- **What you should do**
The required output is the lines below from the line containing "(640, 359) = (277, 279): blue" to the line containing "(747, 364) = (335, 300): red", inclusive, retyped exactly. No other lines belong in it.

- **Provided material**
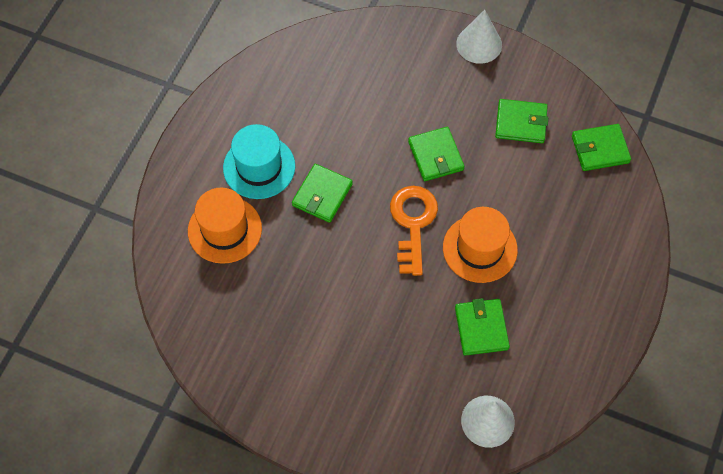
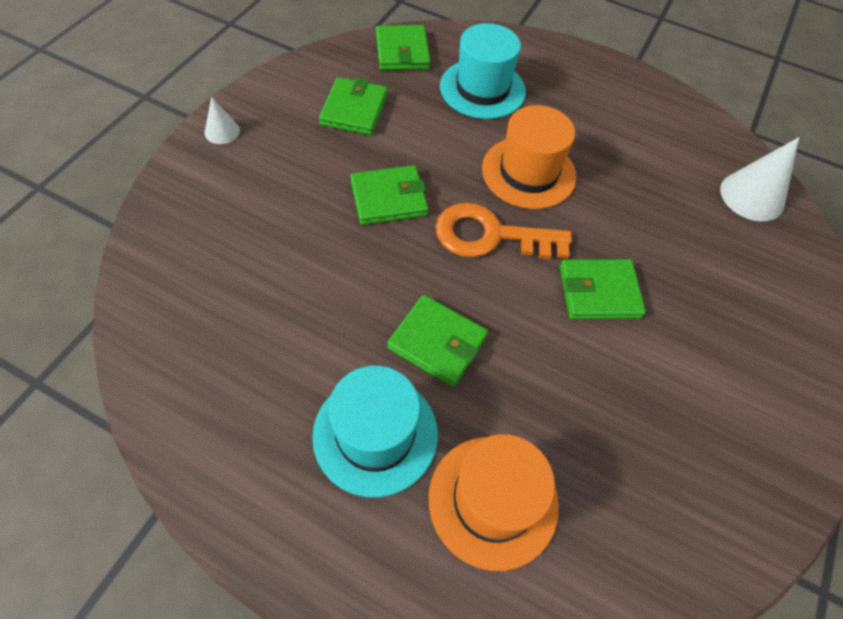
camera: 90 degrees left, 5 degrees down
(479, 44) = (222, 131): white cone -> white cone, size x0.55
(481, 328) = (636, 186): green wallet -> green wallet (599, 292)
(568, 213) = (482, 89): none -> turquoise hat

---

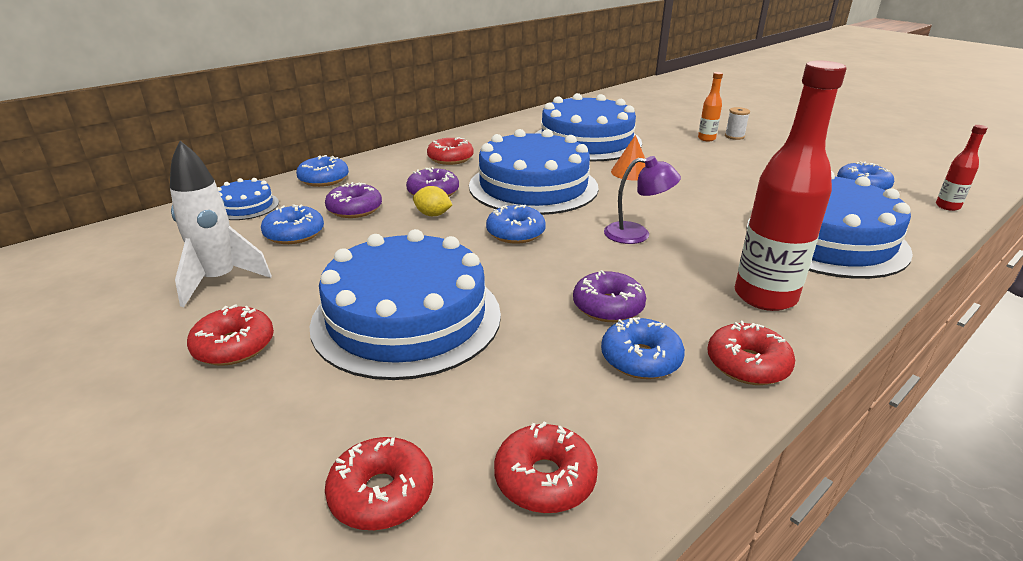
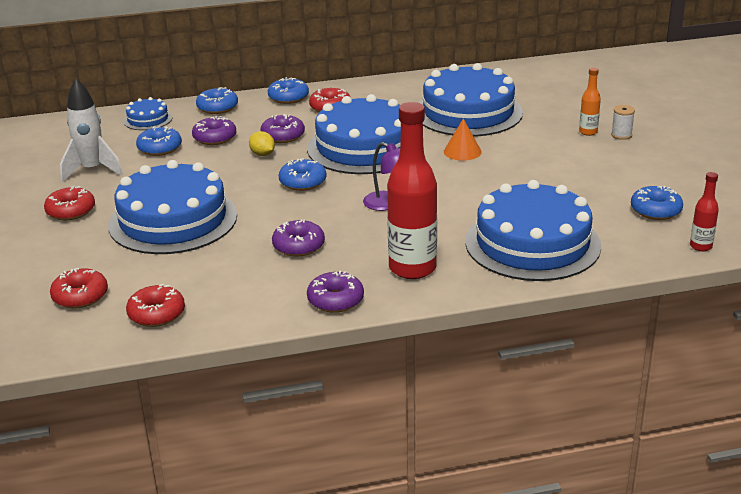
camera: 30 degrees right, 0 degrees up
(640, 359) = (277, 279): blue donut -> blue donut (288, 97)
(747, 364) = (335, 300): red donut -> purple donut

---

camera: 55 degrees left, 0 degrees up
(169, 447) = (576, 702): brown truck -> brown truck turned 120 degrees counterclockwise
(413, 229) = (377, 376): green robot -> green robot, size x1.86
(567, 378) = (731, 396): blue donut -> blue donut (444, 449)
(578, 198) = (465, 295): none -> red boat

- **Solution to this problem**
(640, 359) = (277, 279): blue donut -> blue donut (288, 97)
(747, 364) = (335, 300): red donut -> purple donut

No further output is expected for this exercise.